## Saved entries
════

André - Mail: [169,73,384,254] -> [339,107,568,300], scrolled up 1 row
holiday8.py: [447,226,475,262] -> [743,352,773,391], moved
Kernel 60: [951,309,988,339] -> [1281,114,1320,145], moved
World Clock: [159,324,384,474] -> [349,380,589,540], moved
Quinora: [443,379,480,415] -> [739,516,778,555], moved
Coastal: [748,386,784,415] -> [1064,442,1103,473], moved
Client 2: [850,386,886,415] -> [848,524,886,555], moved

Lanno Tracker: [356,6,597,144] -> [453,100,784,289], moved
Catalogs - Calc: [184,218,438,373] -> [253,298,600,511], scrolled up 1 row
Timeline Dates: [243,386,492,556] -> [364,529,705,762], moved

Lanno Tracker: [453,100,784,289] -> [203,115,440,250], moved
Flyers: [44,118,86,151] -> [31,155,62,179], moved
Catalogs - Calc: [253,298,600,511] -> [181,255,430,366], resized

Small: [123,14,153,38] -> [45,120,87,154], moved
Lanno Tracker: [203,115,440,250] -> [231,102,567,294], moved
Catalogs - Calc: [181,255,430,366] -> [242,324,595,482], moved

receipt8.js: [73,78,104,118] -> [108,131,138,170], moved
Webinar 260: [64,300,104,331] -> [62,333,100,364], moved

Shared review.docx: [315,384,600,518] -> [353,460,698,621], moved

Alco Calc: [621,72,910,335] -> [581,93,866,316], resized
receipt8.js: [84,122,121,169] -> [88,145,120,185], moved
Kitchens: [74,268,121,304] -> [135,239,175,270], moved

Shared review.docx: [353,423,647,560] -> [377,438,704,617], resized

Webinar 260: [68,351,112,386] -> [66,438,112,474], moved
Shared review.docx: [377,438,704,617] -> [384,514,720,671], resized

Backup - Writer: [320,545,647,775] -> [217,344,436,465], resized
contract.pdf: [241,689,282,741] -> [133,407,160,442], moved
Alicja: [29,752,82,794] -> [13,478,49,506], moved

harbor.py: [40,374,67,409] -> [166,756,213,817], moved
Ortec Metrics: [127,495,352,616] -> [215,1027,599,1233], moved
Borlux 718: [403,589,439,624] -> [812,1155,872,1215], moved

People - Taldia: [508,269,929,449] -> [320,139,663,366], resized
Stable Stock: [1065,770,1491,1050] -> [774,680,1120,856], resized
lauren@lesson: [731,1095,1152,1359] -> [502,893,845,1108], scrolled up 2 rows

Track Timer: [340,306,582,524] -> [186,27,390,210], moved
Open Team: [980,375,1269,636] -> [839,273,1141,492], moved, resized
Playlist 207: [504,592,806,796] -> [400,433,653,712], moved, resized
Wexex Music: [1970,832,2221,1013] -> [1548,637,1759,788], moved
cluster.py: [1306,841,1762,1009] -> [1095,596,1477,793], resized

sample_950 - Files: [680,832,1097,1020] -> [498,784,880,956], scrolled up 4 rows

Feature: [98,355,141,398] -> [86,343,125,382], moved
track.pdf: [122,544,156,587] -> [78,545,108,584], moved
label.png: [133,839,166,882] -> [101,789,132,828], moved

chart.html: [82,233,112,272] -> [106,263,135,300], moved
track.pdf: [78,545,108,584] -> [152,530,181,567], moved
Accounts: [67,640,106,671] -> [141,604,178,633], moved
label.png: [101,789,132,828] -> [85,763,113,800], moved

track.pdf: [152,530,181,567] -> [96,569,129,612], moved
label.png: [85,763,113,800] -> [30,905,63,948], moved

════

## Task
Where a line in the entries holds the word "Webinar", copy that line.

## Written solution
Webinar 260: [64,300,104,331] -> [62,333,100,364], moved
Webinar 260: [68,351,112,386] -> [66,438,112,474], moved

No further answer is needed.